::: Data records

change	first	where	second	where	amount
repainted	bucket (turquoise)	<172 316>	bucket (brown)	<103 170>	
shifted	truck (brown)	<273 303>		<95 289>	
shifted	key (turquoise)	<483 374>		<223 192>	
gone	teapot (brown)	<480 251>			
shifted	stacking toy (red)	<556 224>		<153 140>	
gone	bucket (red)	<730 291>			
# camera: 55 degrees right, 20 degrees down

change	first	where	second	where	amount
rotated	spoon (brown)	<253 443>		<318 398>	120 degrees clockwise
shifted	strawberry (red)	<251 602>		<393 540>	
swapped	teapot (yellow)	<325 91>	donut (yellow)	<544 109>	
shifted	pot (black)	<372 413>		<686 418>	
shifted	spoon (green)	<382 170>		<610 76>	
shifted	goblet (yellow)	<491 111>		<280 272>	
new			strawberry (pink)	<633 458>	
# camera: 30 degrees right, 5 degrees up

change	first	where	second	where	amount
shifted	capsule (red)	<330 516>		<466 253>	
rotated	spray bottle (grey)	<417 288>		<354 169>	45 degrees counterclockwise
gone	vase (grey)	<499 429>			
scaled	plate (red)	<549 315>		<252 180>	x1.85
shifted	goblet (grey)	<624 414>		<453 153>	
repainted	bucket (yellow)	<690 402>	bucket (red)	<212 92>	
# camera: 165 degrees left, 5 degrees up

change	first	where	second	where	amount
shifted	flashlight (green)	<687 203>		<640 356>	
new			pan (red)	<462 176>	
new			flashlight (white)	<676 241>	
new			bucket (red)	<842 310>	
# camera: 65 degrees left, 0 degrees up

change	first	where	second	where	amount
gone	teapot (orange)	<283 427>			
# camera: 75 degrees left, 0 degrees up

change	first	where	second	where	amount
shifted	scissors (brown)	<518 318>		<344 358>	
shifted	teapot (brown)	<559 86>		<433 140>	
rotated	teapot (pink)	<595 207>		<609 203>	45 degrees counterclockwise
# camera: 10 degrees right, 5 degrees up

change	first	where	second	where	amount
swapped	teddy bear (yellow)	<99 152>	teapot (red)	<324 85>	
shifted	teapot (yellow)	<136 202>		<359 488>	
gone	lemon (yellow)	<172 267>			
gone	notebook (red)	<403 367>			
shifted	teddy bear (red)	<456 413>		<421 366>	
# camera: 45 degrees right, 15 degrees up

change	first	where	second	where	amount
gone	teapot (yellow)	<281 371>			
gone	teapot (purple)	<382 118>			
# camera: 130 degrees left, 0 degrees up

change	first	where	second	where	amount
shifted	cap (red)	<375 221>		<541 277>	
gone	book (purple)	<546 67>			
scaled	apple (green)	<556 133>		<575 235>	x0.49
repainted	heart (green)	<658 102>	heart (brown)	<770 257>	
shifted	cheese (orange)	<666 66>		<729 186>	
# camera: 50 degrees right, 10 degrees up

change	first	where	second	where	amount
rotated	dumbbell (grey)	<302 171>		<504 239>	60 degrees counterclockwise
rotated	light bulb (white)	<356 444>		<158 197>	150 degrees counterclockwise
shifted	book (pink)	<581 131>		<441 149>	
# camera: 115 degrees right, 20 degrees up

::::::

#### Exercise prompt
Every line above must appear again in your reply, exactly as written.

#### Answer to the problem
change	first	where	second	where	amount
repainted	bucket (turquoise)	<172 316>	bucket (brown)	<103 170>	
shifted	truck (brown)	<273 303>		<95 289>	
shifted	key (turquoise)	<483 374>		<223 192>	
gone	teapot (brown)	<480 251>			
shifted	stacking toy (red)	<556 224>		<153 140>	
gone	bucket (red)	<730 291>			
# camera: 55 degrees right, 20 degrees down

change	first	where	second	where	amount
rotated	spoon (brown)	<253 443>		<318 398>	120 degrees clockwise
shifted	strawberry (red)	<251 602>		<393 540>	
swapped	teapot (yellow)	<325 91>	donut (yellow)	<544 109>	
shifted	pot (black)	<372 413>		<686 418>	
shifted	spoon (green)	<382 170>		<610 76>	
shifted	goblet (yellow)	<491 111>		<280 272>	
new			strawberry (pink)	<633 458>	
# camera: 30 degrees right, 5 degrees up

change	first	where	second	where	amount
shifted	capsule (red)	<330 516>		<466 253>	
rotated	spray bottle (grey)	<417 288>		<354 169>	45 degrees counterclockwise
gone	vase (grey)	<499 429>			
scaled	plate (red)	<549 315>		<252 180>	x1.85
shifted	goblet (grey)	<624 414>		<453 153>	
repainted	bucket (yellow)	<690 402>	bucket (red)	<212 92>	
# camera: 165 degrees left, 5 degrees up

change	first	where	second	where	amount
shifted	flashlight (green)	<687 203>		<640 356>	
new			pan (red)	<462 176>	
new			flashlight (white)	<676 241>	
new			bucket (red)	<842 310>	
# camera: 65 degrees left, 0 degrees up

change	first	where	second	where	amount
gone	teapot (orange)	<283 427>			
# camera: 75 degrees left, 0 degrees up

change	first	where	second	where	amount
shifted	scissors (brown)	<518 318>		<344 358>	
shifted	teapot (brown)	<559 86>		<433 140>	
rotated	teapot (pink)	<595 207>		<609 203>	45 degrees counterclockwise
# camera: 10 degrees right, 5 degrees up

change	first	where	second	where	amount
swapped	teddy bear (yellow)	<99 152>	teapot (red)	<324 85>	
shifted	teapot (yellow)	<136 202>		<359 488>	
gone	lemon (yellow)	<172 267>			
gone	notebook (red)	<403 367>			
shifted	teddy bear (red)	<456 413>		<421 366>	
# camera: 45 degrees right, 15 degrees up

change	first	where	second	where	amount
gone	teapot (yellow)	<281 371>			
gone	teapot (purple)	<382 118>			
# camera: 130 degrees left, 0 degrees up

change	first	where	second	where	amount
shifted	cap (red)	<375 221>		<541 277>	
gone	book (purple)	<546 67>			
scaled	apple (green)	<556 133>		<575 235>	x0.49
repainted	heart (green)	<658 102>	heart (brown)	<770 257>	
shifted	cheese (orange)	<666 66>		<729 186>	
# camera: 50 degrees right, 10 degrees up

change	first	where	second	where	amount
rotated	dumbbell (grey)	<302 171>		<504 239>	60 degrees counterclockwise
rotated	light bulb (white)	<356 444>		<158 197>	150 degrees counterclockwise
shifted	book (pink)	<581 131>		<441 149>	
# camera: 115 degrees right, 20 degrees up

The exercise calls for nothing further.